MATERIAL FOR THE TASK ▸

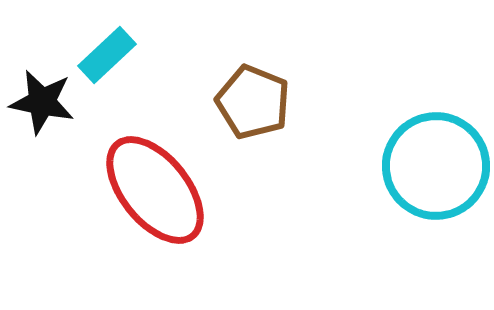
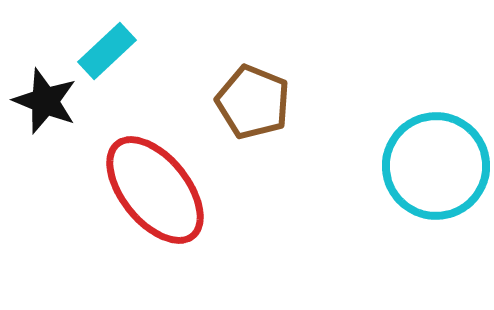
cyan rectangle: moved 4 px up
black star: moved 3 px right, 1 px up; rotated 10 degrees clockwise
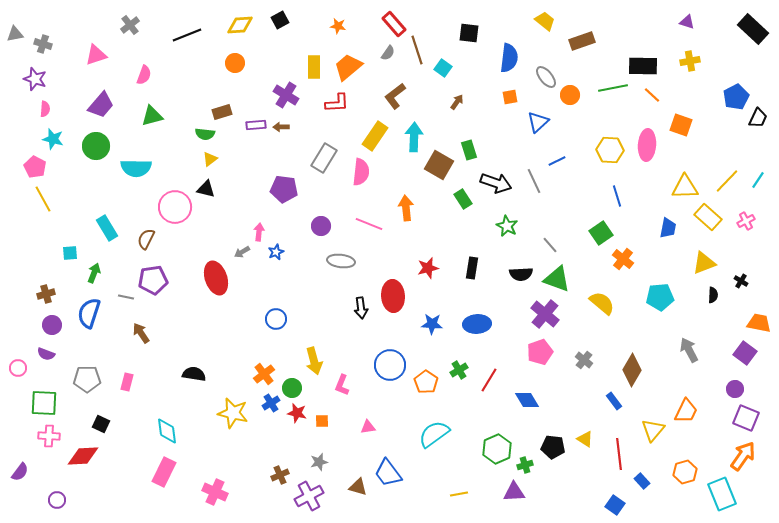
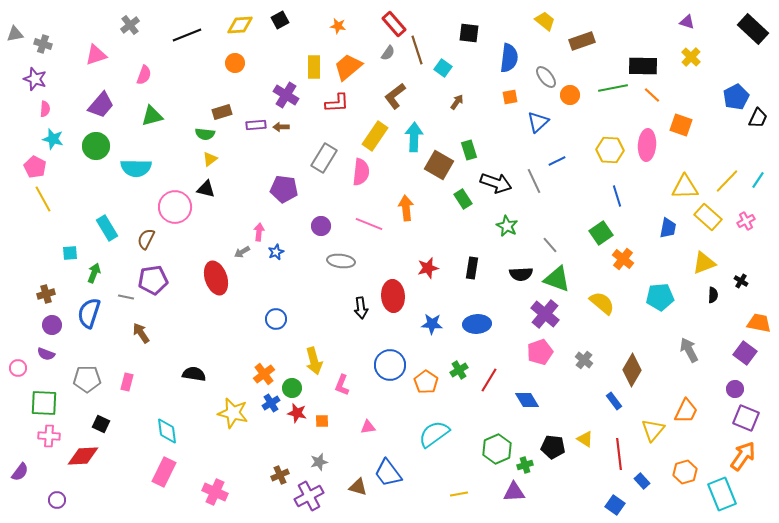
yellow cross at (690, 61): moved 1 px right, 4 px up; rotated 36 degrees counterclockwise
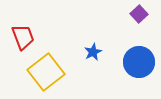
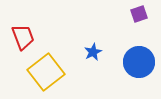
purple square: rotated 24 degrees clockwise
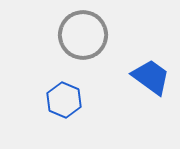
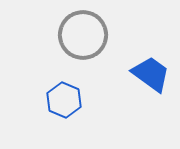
blue trapezoid: moved 3 px up
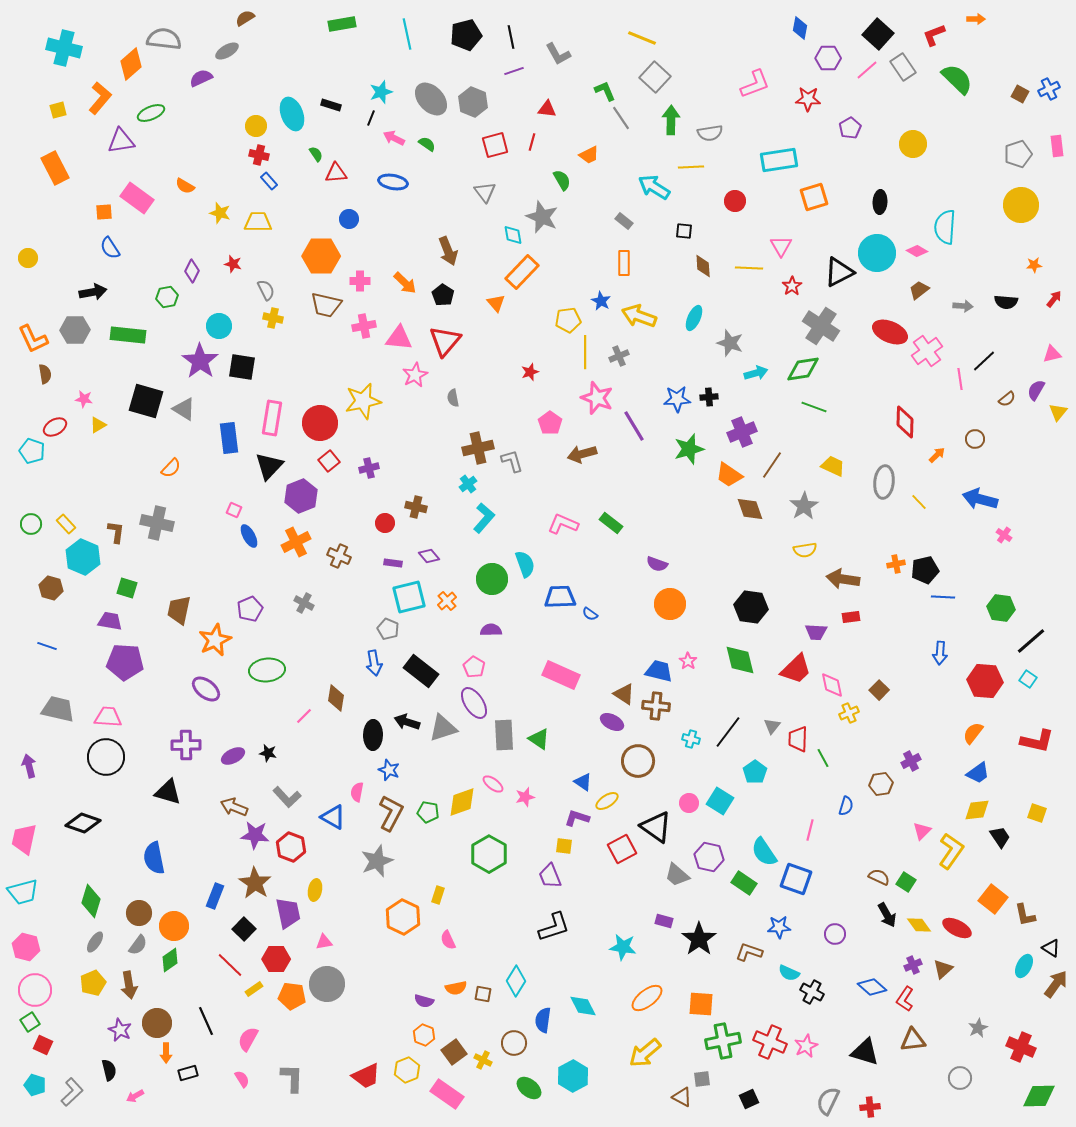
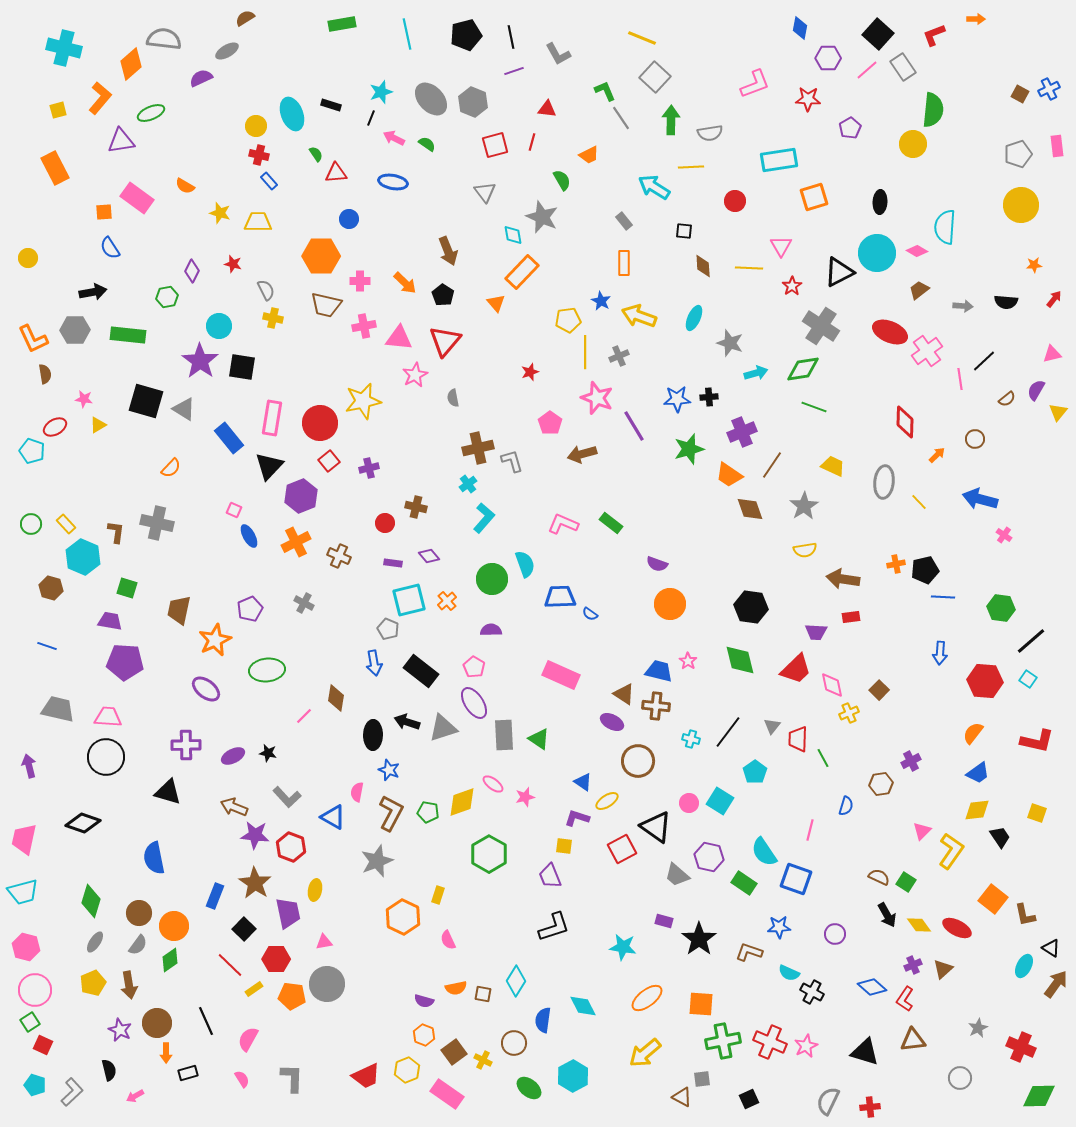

EXERCISE DESCRIPTION ▸ Every line that holds the word "degrees" should be copied from the records.

RESULT FOR THIS EXERCISE ▸
black star: moved 3 px right, 1 px up; rotated 10 degrees clockwise
yellow cross at (690, 61): moved 1 px right, 4 px up; rotated 36 degrees counterclockwise
purple square: rotated 24 degrees clockwise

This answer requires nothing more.